• To-do item: No pictures in the copy, please: retype all the records exactly.

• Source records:

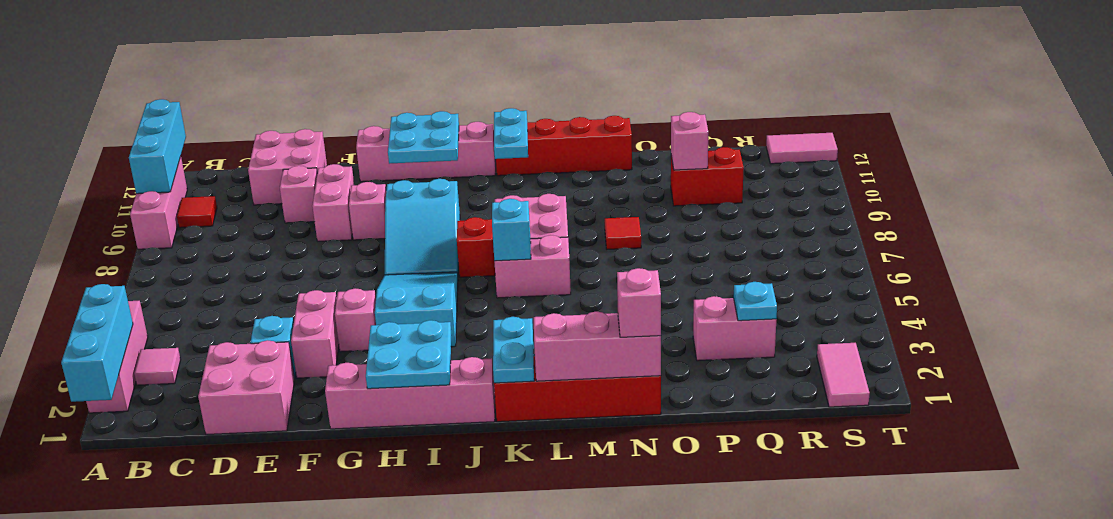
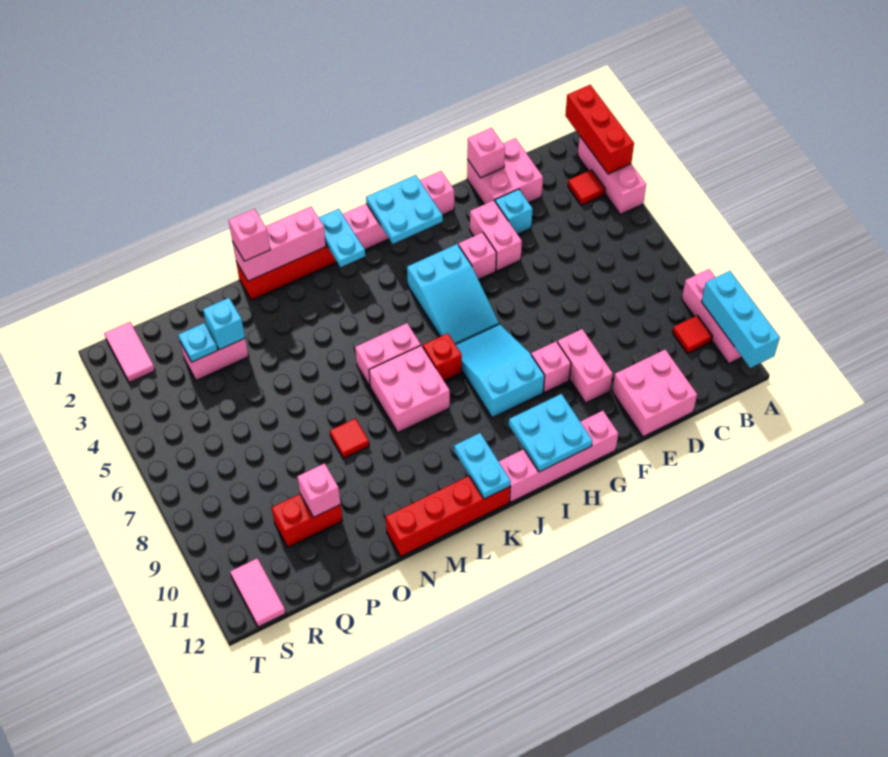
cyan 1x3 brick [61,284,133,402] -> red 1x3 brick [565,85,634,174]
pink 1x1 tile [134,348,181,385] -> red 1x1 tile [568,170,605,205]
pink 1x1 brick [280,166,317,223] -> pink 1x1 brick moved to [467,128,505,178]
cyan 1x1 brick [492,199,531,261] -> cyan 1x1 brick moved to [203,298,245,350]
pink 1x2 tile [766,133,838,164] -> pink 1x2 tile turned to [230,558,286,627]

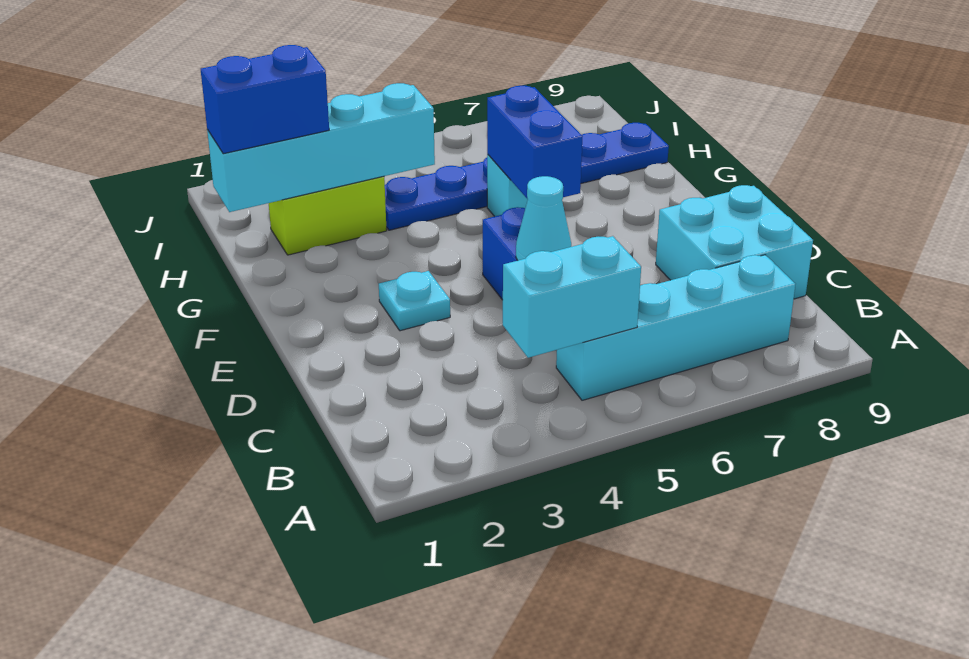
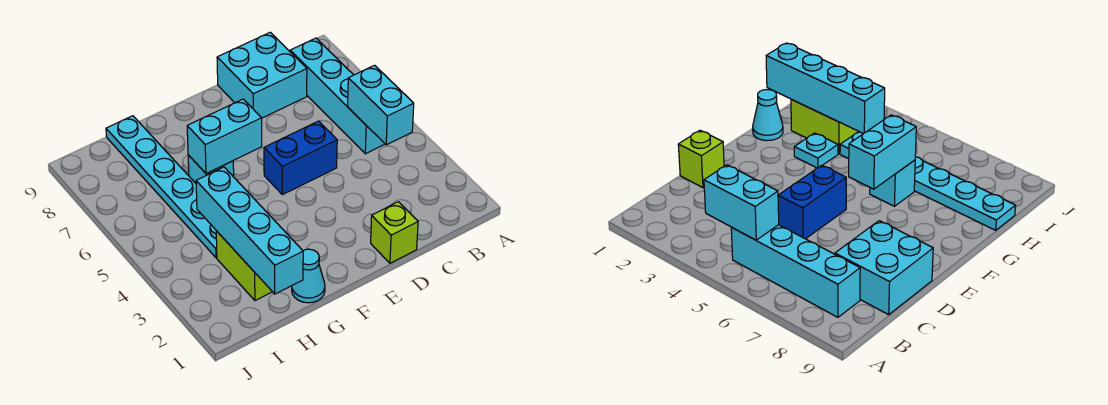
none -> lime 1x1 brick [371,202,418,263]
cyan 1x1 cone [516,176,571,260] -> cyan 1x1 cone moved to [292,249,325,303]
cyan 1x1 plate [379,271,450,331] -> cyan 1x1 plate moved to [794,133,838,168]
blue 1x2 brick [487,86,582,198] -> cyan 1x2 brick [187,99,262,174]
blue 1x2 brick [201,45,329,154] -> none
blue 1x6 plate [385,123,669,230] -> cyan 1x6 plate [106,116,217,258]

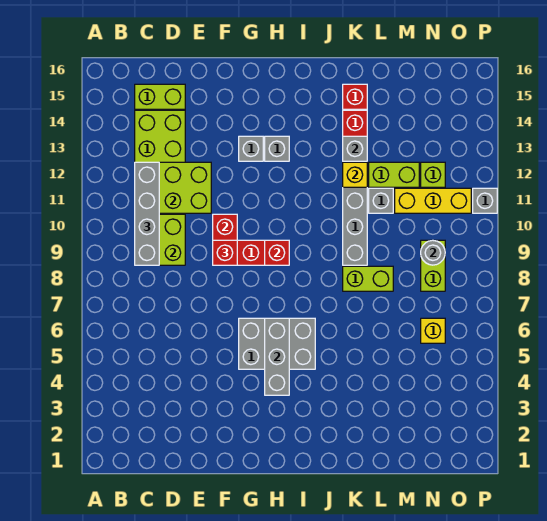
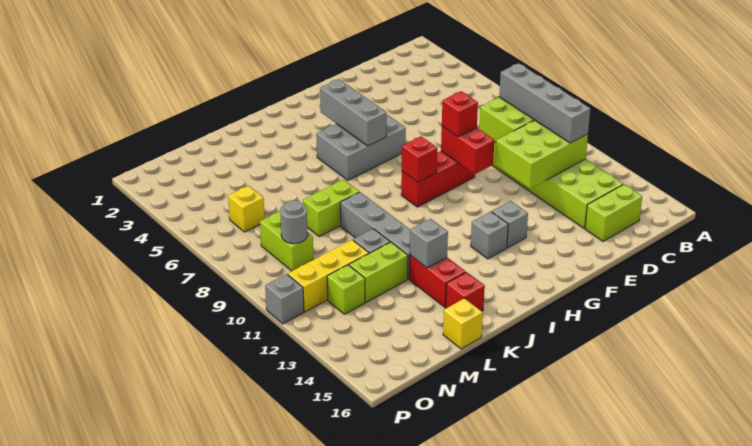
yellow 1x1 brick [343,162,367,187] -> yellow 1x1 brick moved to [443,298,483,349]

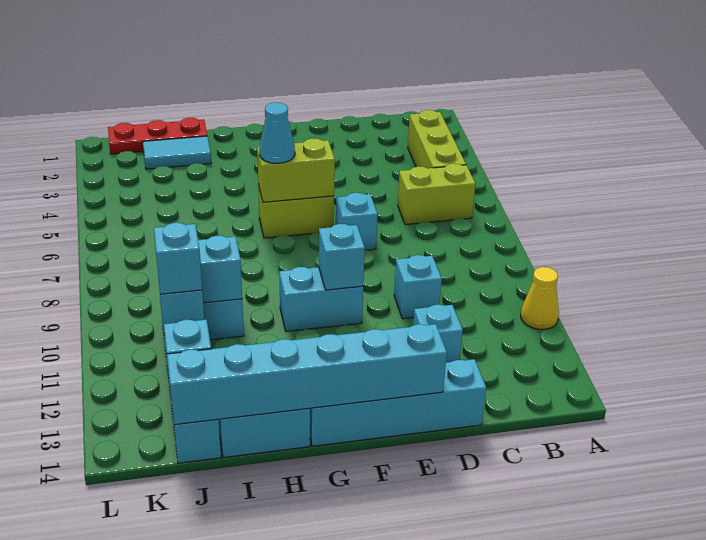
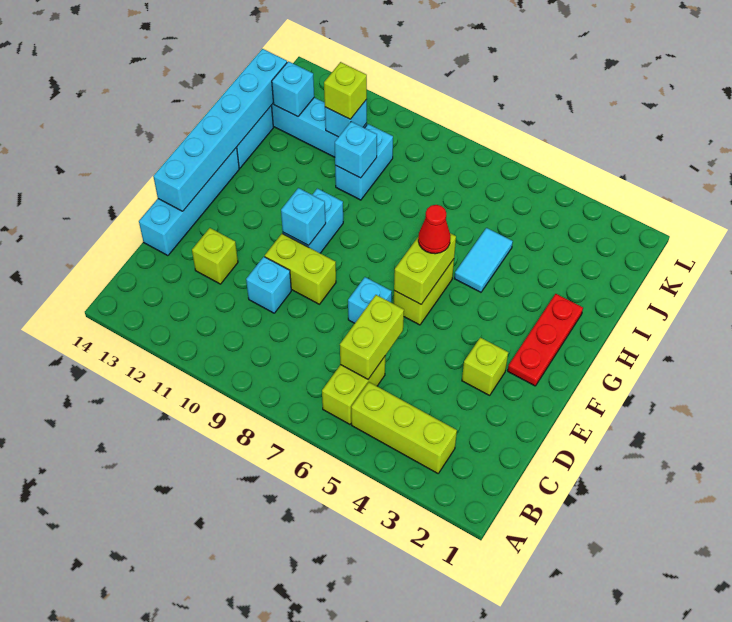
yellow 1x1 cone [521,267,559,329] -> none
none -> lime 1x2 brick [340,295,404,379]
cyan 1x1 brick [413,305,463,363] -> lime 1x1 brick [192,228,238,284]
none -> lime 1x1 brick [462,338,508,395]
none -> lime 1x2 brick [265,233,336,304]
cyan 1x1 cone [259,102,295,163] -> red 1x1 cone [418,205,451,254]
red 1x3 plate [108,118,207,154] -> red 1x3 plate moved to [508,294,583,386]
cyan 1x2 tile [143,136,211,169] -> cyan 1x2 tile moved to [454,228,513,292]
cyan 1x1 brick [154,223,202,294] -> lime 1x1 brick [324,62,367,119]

• Answer box:
cyan 1x3 brick [61,284,133,402] -> red 1x3 brick [565,85,634,174]
pink 1x1 tile [134,348,181,385] -> red 1x1 tile [568,170,605,205]
pink 1x1 brick [280,166,317,223] -> pink 1x1 brick moved to [467,128,505,178]
cyan 1x1 brick [492,199,531,261] -> cyan 1x1 brick moved to [203,298,245,350]
pink 1x2 tile [766,133,838,164] -> pink 1x2 tile turned to [230,558,286,627]

none -> lime 1x1 brick [371,202,418,263]
cyan 1x1 cone [516,176,571,260] -> cyan 1x1 cone moved to [292,249,325,303]
cyan 1x1 plate [379,271,450,331] -> cyan 1x1 plate moved to [794,133,838,168]
blue 1x2 brick [487,86,582,198] -> cyan 1x2 brick [187,99,262,174]
blue 1x2 brick [201,45,329,154] -> none
blue 1x6 plate [385,123,669,230] -> cyan 1x6 plate [106,116,217,258]

yellow 1x1 brick [343,162,367,187] -> yellow 1x1 brick moved to [443,298,483,349]

yellow 1x1 cone [521,267,559,329] -> none
none -> lime 1x2 brick [340,295,404,379]
cyan 1x1 brick [413,305,463,363] -> lime 1x1 brick [192,228,238,284]
none -> lime 1x1 brick [462,338,508,395]
none -> lime 1x2 brick [265,233,336,304]
cyan 1x1 cone [259,102,295,163] -> red 1x1 cone [418,205,451,254]
red 1x3 plate [108,118,207,154] -> red 1x3 plate moved to [508,294,583,386]
cyan 1x2 tile [143,136,211,169] -> cyan 1x2 tile moved to [454,228,513,292]
cyan 1x1 brick [154,223,202,294] -> lime 1x1 brick [324,62,367,119]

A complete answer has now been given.